WHAT IS REQUIRED:
Write out exactly the lines of the entries below from the one holding "purple ellipse: moved 39 px down" to the one holding "black cross: rotated", inclusive, and leave out all other lines.

(Beginning of RECORD EXCERPTS)

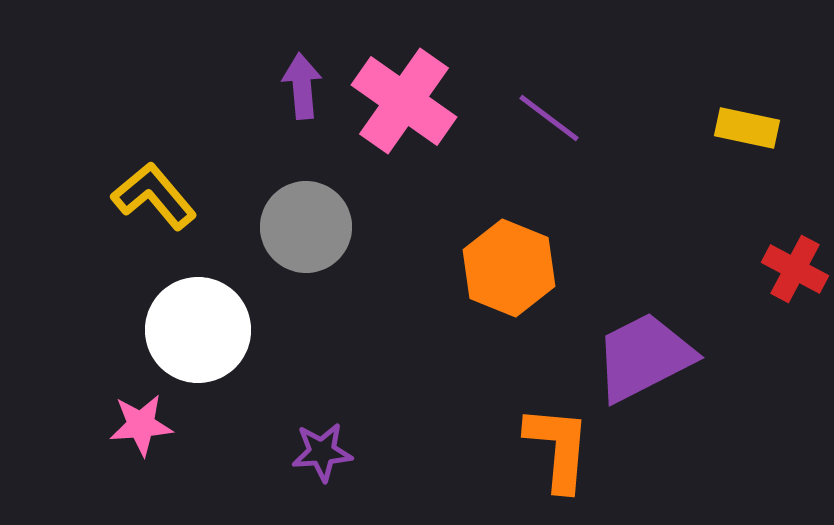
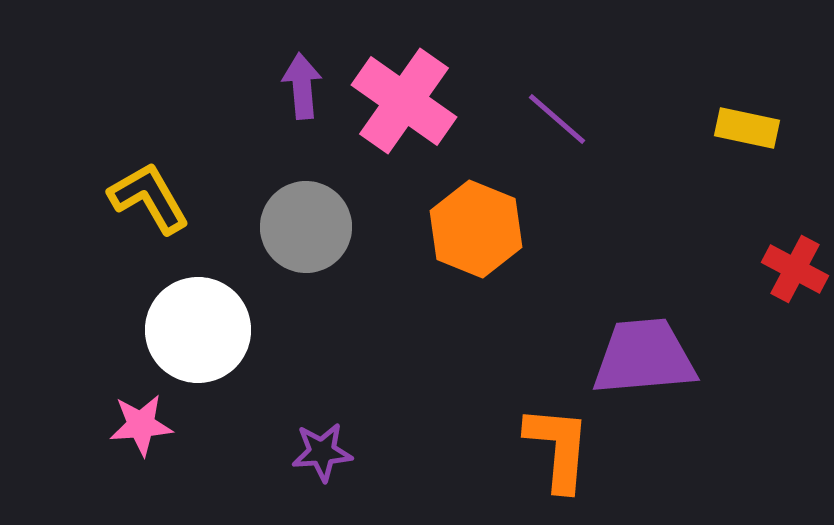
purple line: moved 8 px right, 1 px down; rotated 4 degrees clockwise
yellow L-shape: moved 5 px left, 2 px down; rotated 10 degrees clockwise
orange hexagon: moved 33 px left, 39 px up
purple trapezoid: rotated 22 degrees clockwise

(End of RECORD EXCERPTS)
(Beginning of RECORD EXCERPTS)

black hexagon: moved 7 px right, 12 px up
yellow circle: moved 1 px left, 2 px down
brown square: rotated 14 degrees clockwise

(End of RECORD EXCERPTS)
(Beginning of RECORD EXCERPTS)

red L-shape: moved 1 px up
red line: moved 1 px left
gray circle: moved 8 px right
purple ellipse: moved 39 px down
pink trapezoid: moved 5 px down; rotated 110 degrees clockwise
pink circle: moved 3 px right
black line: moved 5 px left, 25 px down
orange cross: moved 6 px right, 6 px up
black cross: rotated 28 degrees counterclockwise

(End of RECORD EXCERPTS)

COMPLETED TASK:
purple ellipse: moved 39 px down
pink trapezoid: moved 5 px down; rotated 110 degrees clockwise
pink circle: moved 3 px right
black line: moved 5 px left, 25 px down
orange cross: moved 6 px right, 6 px up
black cross: rotated 28 degrees counterclockwise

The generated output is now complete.